Data excerpts:

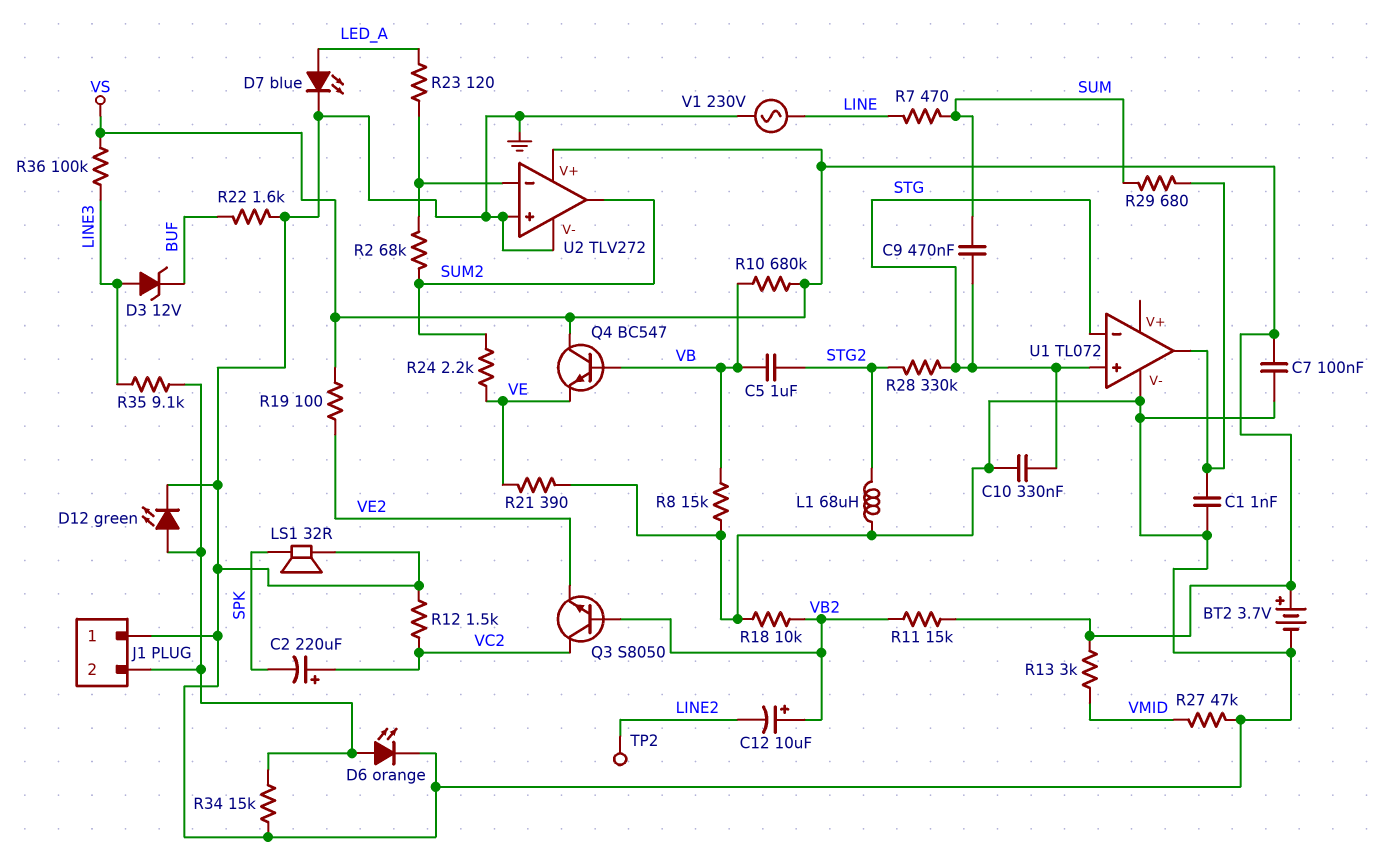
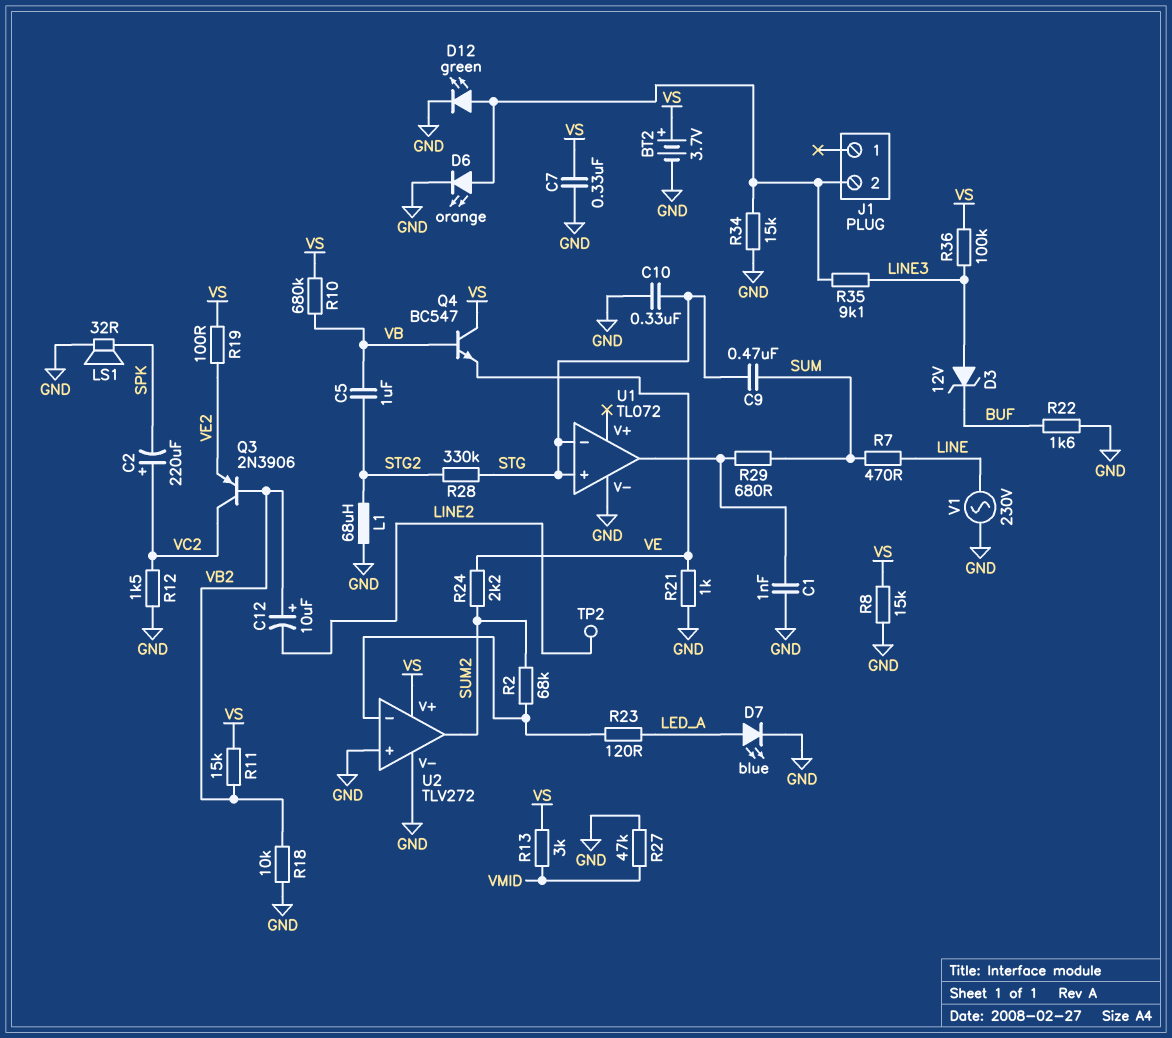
C7: 100nF (GND, VS) -> 330nF (GND, VS)
J1 pin 1: GND -> none
Q3: NPN S8050 (B VB2, C VC2, E VE2) -> PNP 2N3906 (B VB2, C VC2, E VE2)
R8: 15k (GND, VB) -> 15k (GND, VS)
R21: 390 (GND, VE) -> 1k (GND, VE)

### Problem statement:
Copy all the records above exactly, but leave out the pictures.

### Task response:
C7: 100nF (GND, VS) -> 330nF (GND, VS)
J1 pin 1: GND -> none
Q3: NPN S8050 (B VB2, C VC2, E VE2) -> PNP 2N3906 (B VB2, C VC2, E VE2)
R8: 15k (GND, VB) -> 15k (GND, VS)
R21: 390 (GND, VE) -> 1k (GND, VE)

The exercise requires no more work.